• WHAT YOU WILL DO: Leaving the images aside, transcribe all the data below exactly.

:: DATA PROVIDED ::

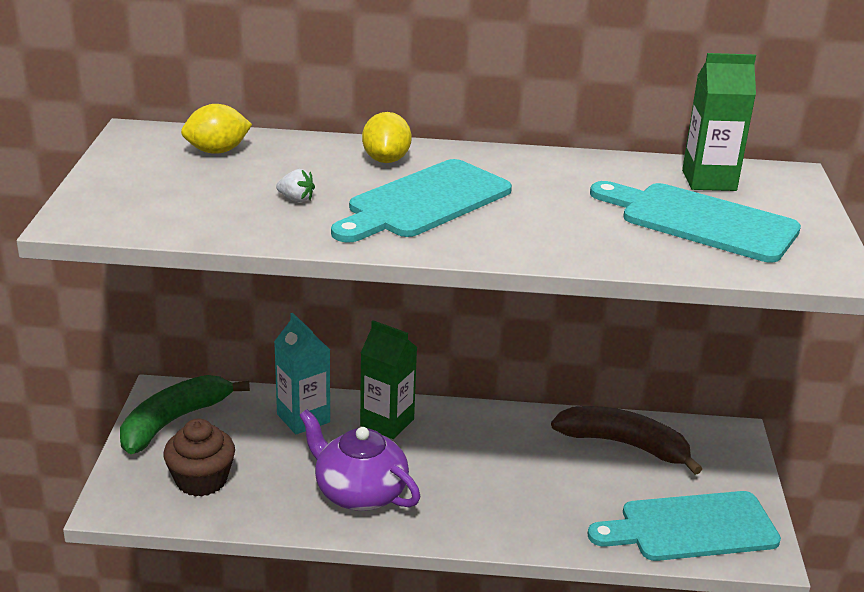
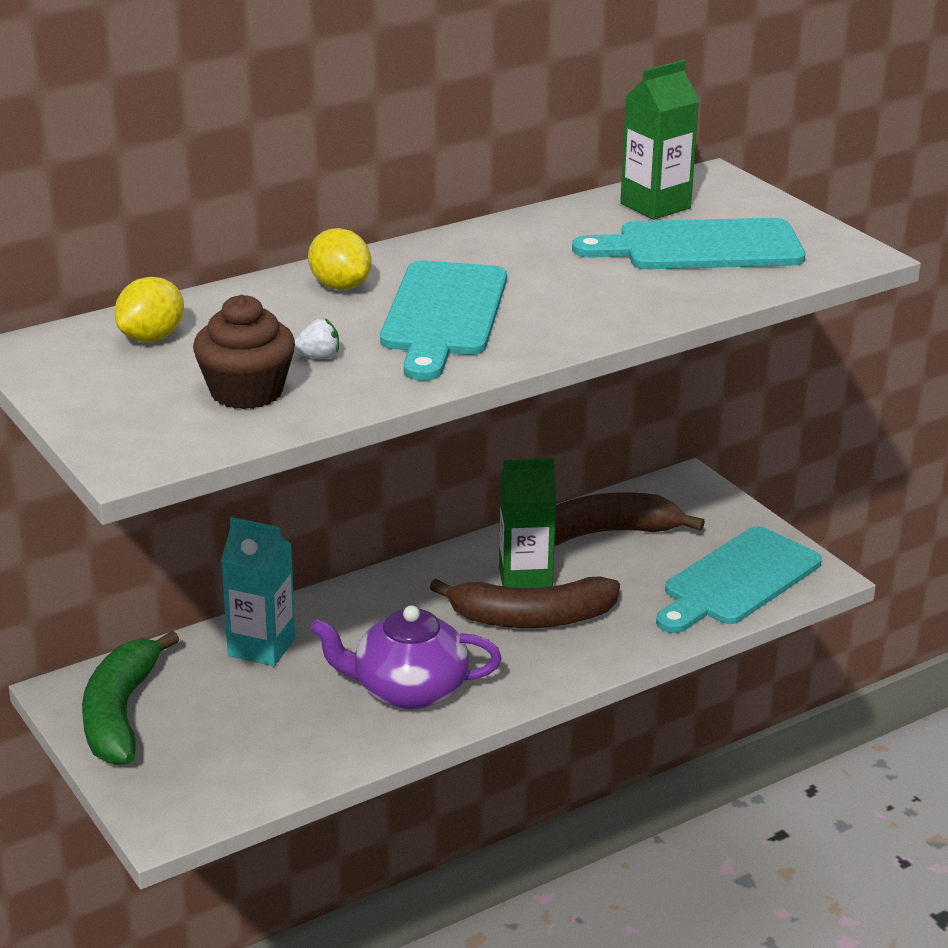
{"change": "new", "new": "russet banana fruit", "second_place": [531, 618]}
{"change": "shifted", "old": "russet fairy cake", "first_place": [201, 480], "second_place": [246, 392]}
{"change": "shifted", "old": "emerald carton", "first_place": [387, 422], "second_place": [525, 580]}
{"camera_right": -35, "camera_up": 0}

:::

• FINISHED EXERCISE:
{"change": "new", "new": "russet banana fruit", "second_place": [531, 618]}
{"change": "shifted", "old": "russet fairy cake", "first_place": [201, 480], "second_place": [246, 392]}
{"change": "shifted", "old": "emerald carton", "first_place": [387, 422], "second_place": [525, 580]}
{"camera_right": -35, "camera_up": 0}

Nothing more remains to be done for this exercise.